:: Provided data
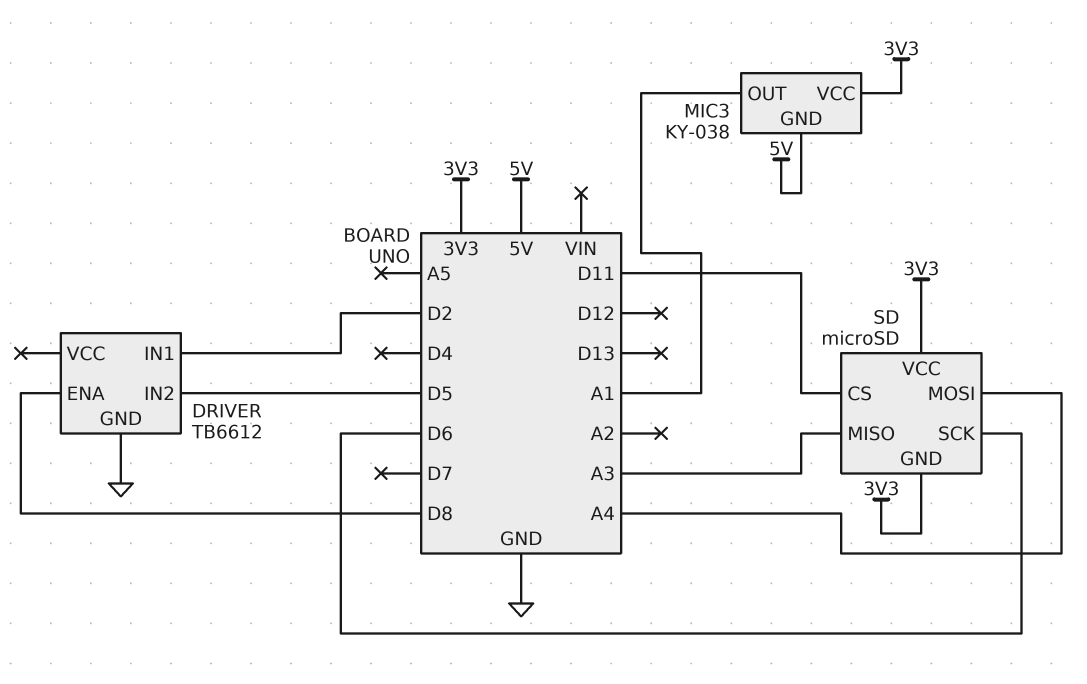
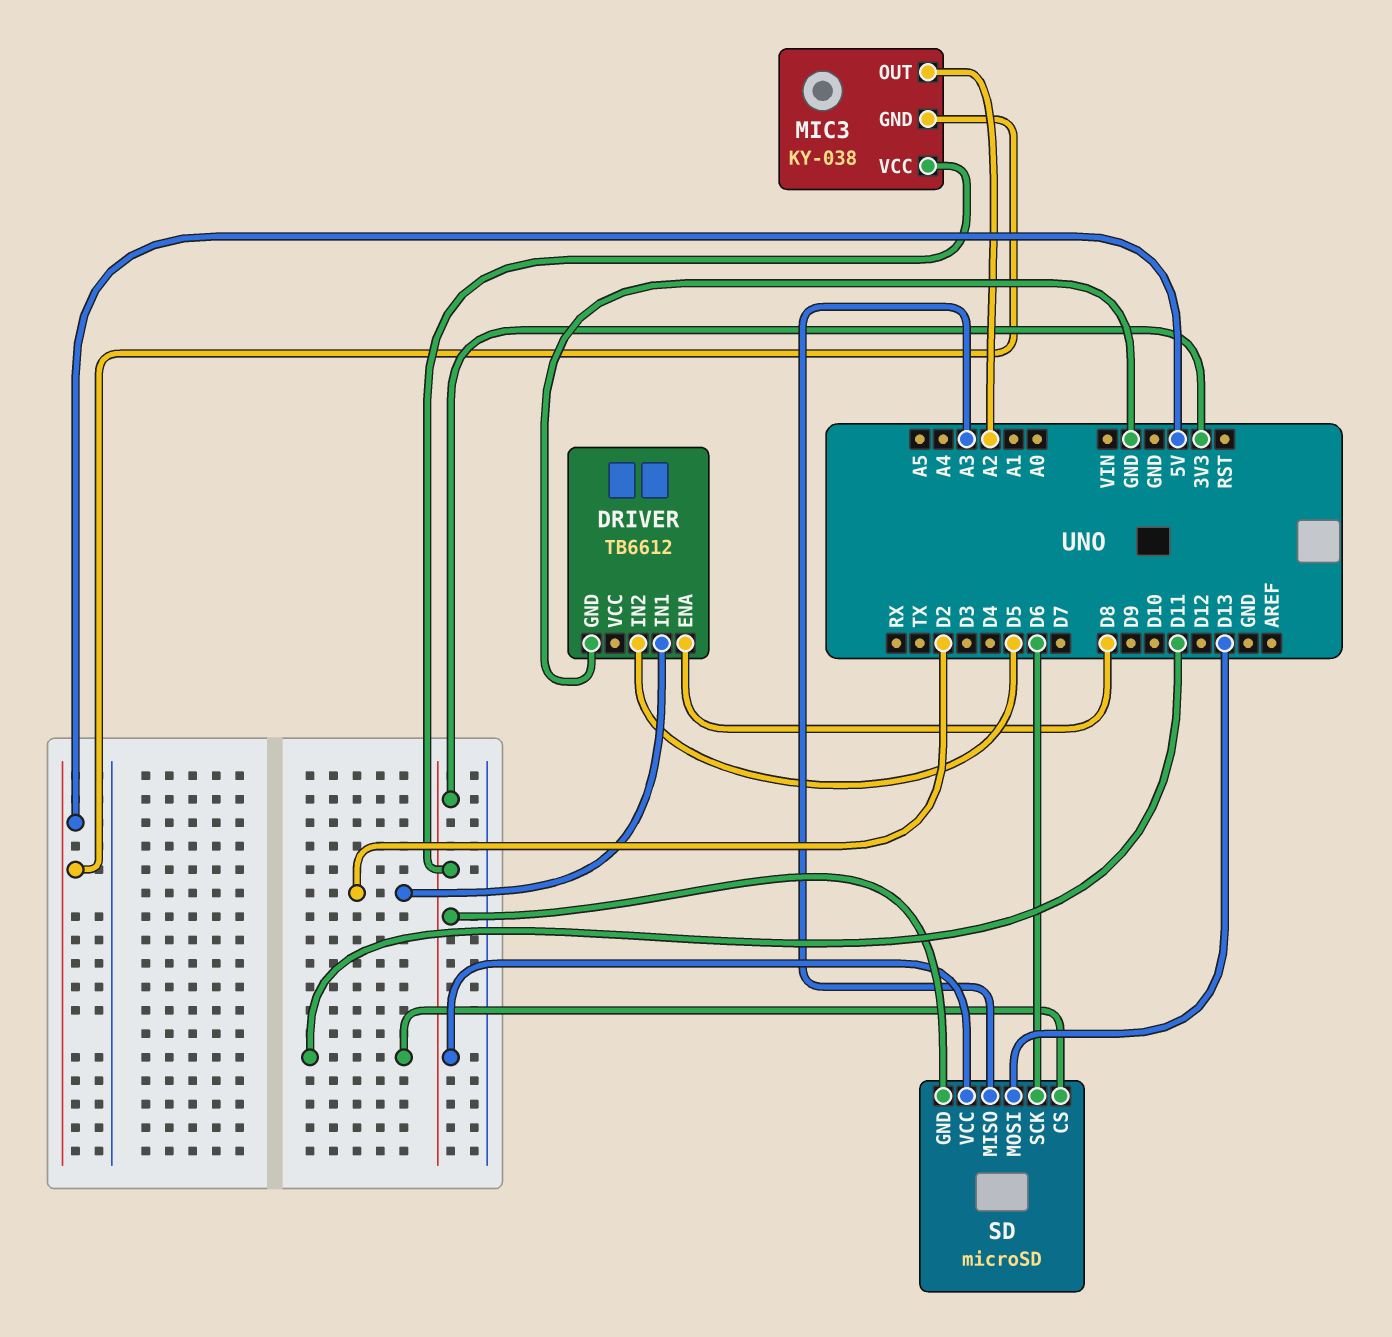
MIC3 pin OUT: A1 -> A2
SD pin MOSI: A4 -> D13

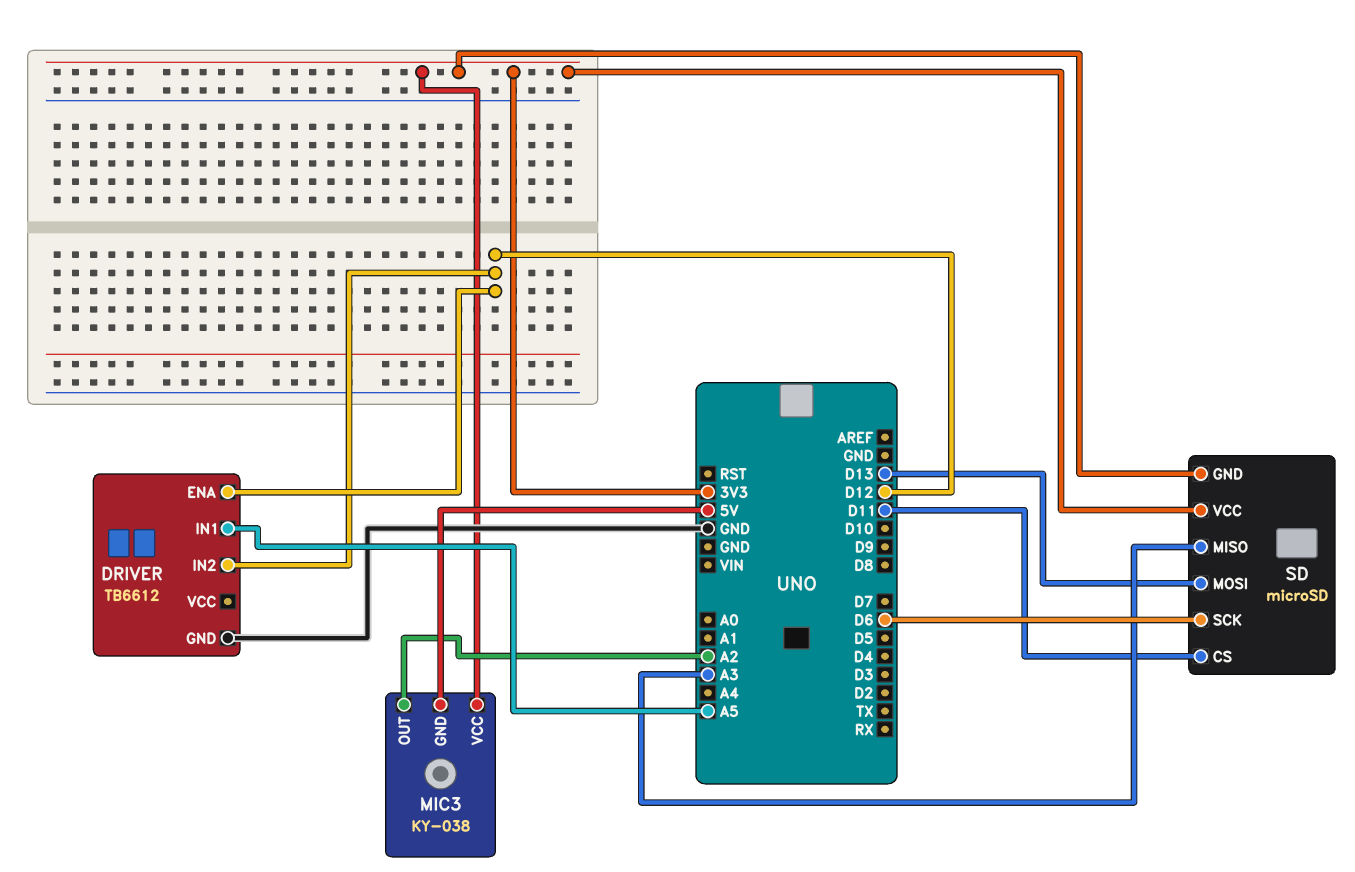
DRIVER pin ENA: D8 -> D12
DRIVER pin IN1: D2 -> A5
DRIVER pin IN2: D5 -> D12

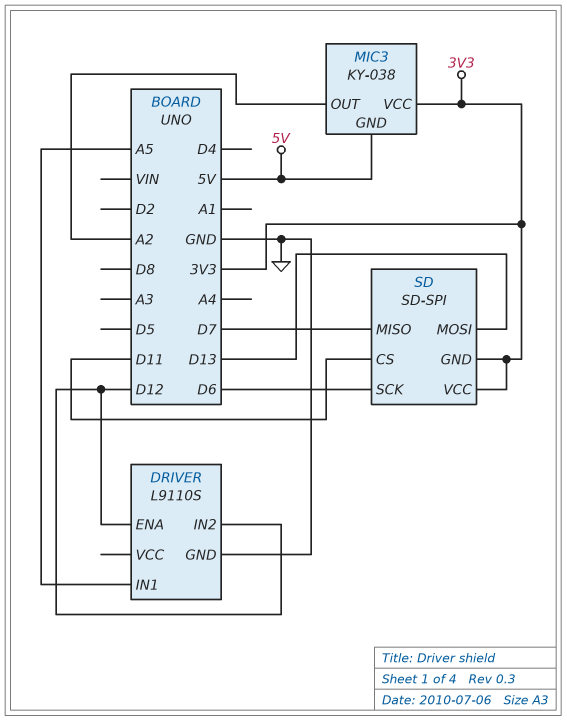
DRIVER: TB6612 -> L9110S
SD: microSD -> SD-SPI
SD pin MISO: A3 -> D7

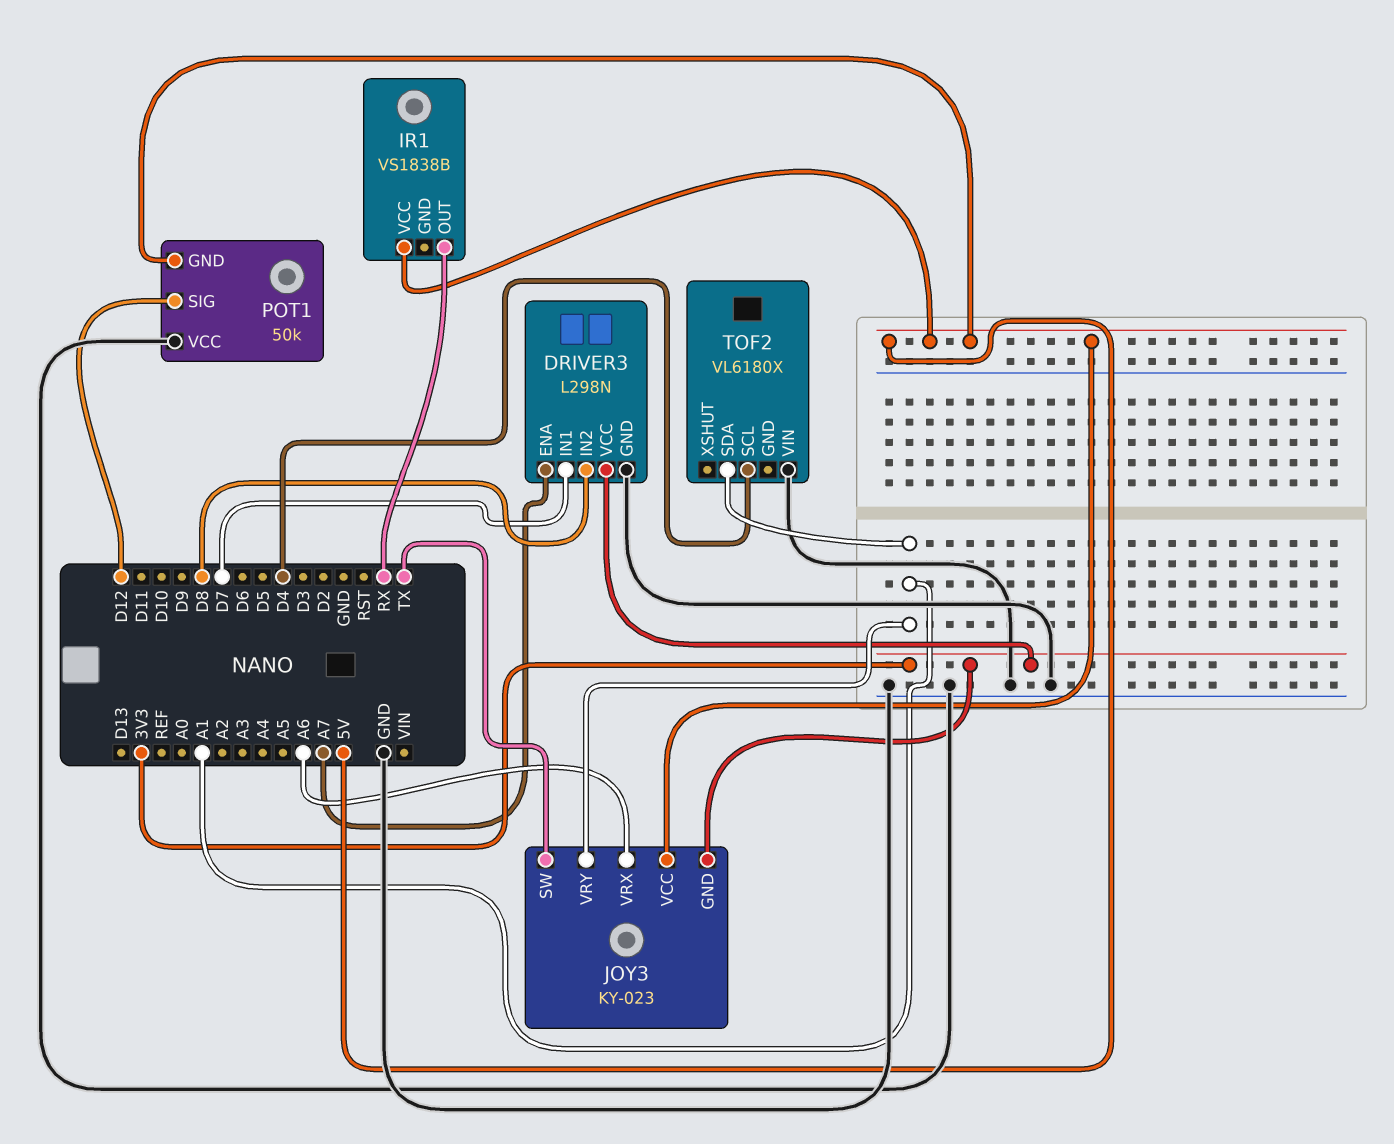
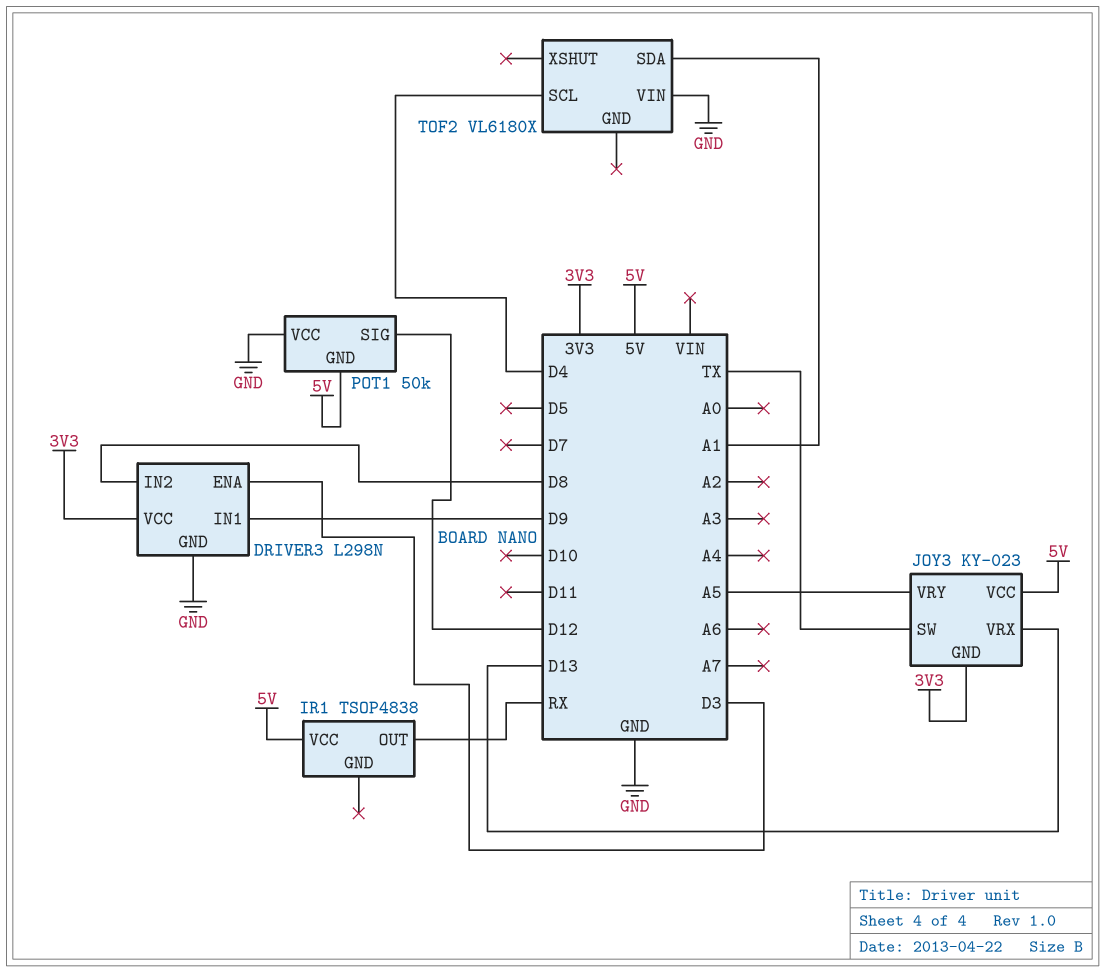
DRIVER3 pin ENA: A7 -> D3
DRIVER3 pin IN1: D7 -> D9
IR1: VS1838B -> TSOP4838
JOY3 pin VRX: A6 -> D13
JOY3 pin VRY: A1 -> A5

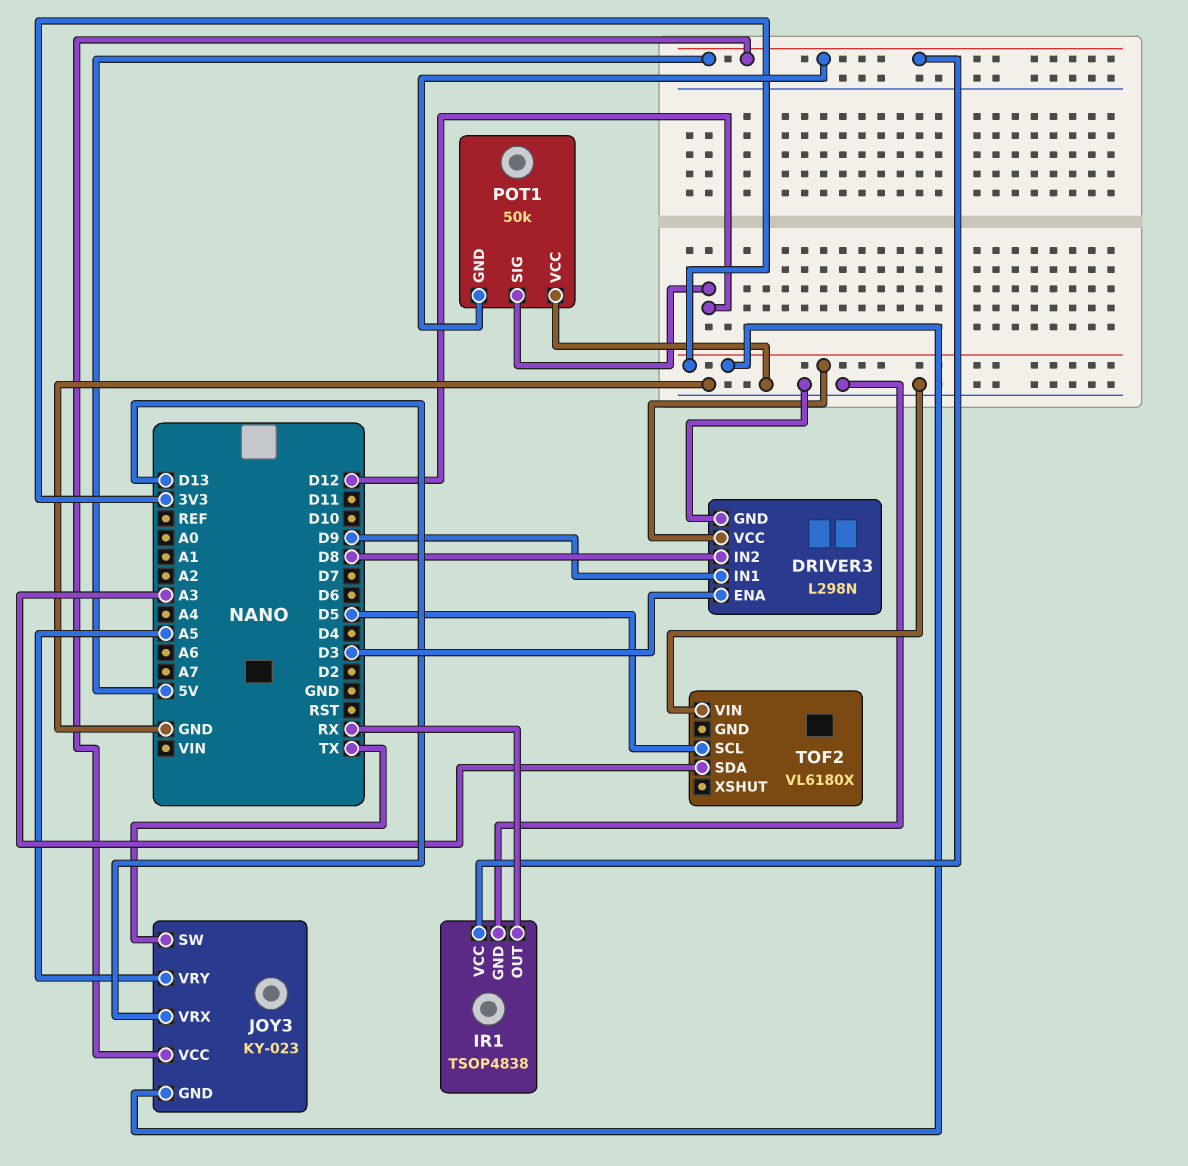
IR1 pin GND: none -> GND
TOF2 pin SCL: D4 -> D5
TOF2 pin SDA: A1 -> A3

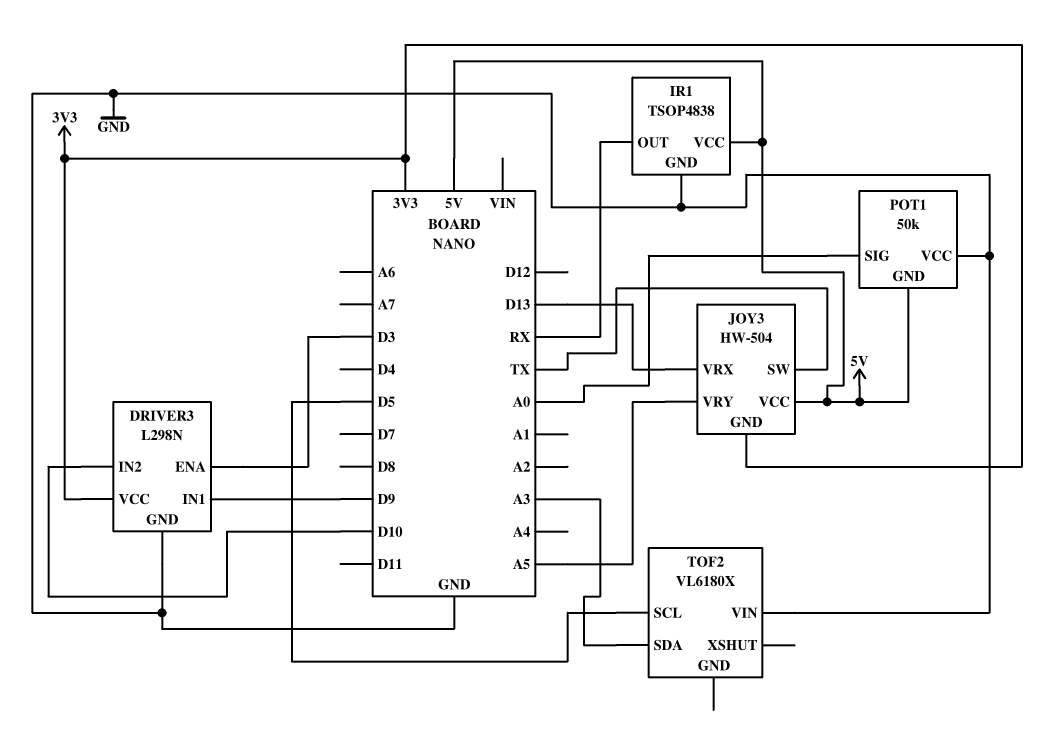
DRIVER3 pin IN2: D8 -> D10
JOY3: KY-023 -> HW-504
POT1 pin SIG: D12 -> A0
::::
**How to complete this task:** Copy out the data above to the letter, and keep every picture out of it.

**Response:**
MIC3 pin OUT: A1 -> A2
SD pin MOSI: A4 -> D13

DRIVER pin ENA: D8 -> D12
DRIVER pin IN1: D2 -> A5
DRIVER pin IN2: D5 -> D12

DRIVER: TB6612 -> L9110S
SD: microSD -> SD-SPI
SD pin MISO: A3 -> D7

DRIVER3 pin ENA: A7 -> D3
DRIVER3 pin IN1: D7 -> D9
IR1: VS1838B -> TSOP4838
JOY3 pin VRX: A6 -> D13
JOY3 pin VRY: A1 -> A5

IR1 pin GND: none -> GND
TOF2 pin SCL: D4 -> D5
TOF2 pin SDA: A1 -> A3

DRIVER3 pin IN2: D8 -> D10
JOY3: KY-023 -> HW-504
POT1 pin SIG: D12 -> A0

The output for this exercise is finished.